> TASK DIRECTIONS:
Below are entries. Copy exactly the lines running from the line that holds "(462, 452) = (113, 509): orange" to the line that holds "(601, 229) = (439, 763): orange", with both ends included.

> PROVIDED RECORDS:
════════════════

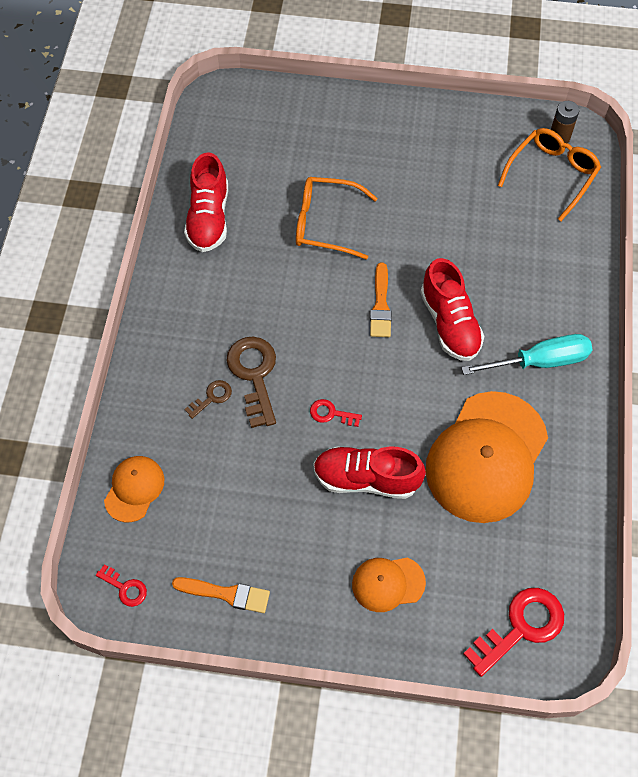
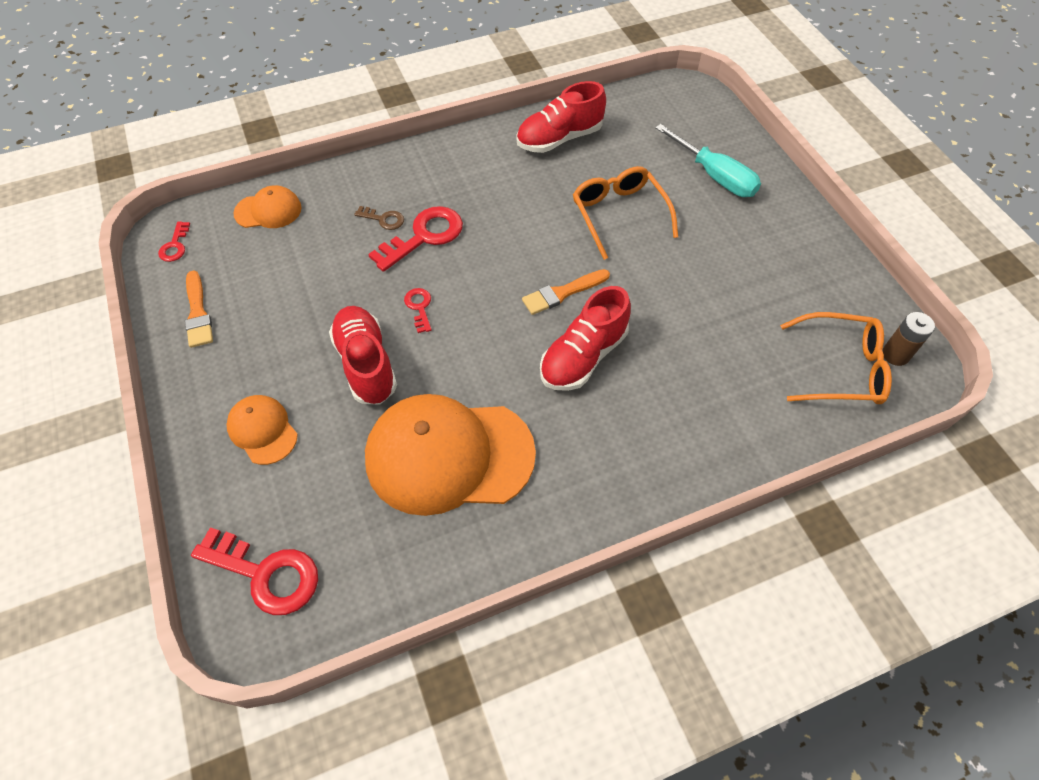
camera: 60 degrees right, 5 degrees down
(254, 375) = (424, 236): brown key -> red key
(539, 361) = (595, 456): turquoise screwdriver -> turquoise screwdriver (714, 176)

════════════════

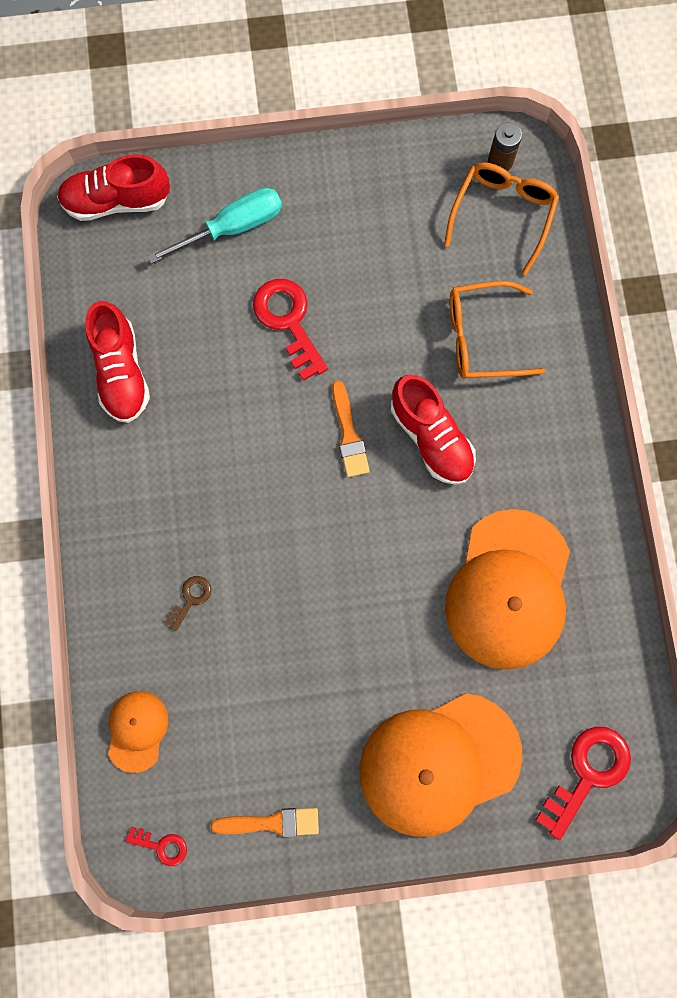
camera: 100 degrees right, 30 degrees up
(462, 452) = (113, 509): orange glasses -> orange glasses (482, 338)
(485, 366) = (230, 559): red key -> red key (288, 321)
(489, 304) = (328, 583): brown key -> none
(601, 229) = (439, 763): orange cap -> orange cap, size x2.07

════════════════

> YOUR SOLUTION:
(462, 452) = (113, 509): orange glasses -> orange glasses (482, 338)
(485, 366) = (230, 559): red key -> red key (288, 321)
(489, 304) = (328, 583): brown key -> none
(601, 229) = (439, 763): orange cap -> orange cap, size x2.07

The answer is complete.